WHAT THE TASK ASKS
Among the entries below, extract exactly the lines that run from the one with "(528, 220) = (498, 254): white" through the one with "(256, 293) = (746, 342): yellow", both ends included.

START DATA FOR PROCESSING

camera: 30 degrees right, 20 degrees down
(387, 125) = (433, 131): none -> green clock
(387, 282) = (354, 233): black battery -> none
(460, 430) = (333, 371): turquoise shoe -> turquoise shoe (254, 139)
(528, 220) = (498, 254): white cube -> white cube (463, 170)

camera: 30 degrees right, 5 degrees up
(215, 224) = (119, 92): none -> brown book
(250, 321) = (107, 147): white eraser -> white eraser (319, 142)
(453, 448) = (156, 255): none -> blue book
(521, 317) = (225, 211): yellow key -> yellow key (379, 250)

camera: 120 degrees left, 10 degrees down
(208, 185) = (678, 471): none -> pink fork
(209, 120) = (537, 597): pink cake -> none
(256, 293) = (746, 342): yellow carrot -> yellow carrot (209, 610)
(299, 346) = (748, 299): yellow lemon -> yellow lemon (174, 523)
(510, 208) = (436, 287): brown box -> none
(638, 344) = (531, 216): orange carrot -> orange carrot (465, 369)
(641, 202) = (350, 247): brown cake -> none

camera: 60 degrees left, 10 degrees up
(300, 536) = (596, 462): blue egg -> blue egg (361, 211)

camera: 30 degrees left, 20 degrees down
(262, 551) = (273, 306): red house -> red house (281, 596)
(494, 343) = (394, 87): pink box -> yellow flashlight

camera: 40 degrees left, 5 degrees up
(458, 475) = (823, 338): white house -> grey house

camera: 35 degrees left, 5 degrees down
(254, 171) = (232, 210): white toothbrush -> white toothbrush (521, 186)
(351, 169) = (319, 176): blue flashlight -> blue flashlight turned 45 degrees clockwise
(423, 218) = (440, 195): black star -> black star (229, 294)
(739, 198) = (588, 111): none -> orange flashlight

END DATA FOR PROCESSING

EXERCISE ANSWER
(528, 220) = (498, 254): white cube -> white cube (463, 170)

camera: 30 degrees right, 5 degrees up
(215, 224) = (119, 92): none -> brown book
(250, 321) = (107, 147): white eraser -> white eraser (319, 142)
(453, 448) = (156, 255): none -> blue book
(521, 317) = (225, 211): yellow key -> yellow key (379, 250)

camera: 120 degrees left, 10 degrees down
(208, 185) = (678, 471): none -> pink fork
(209, 120) = (537, 597): pink cake -> none
(256, 293) = (746, 342): yellow carrot -> yellow carrot (209, 610)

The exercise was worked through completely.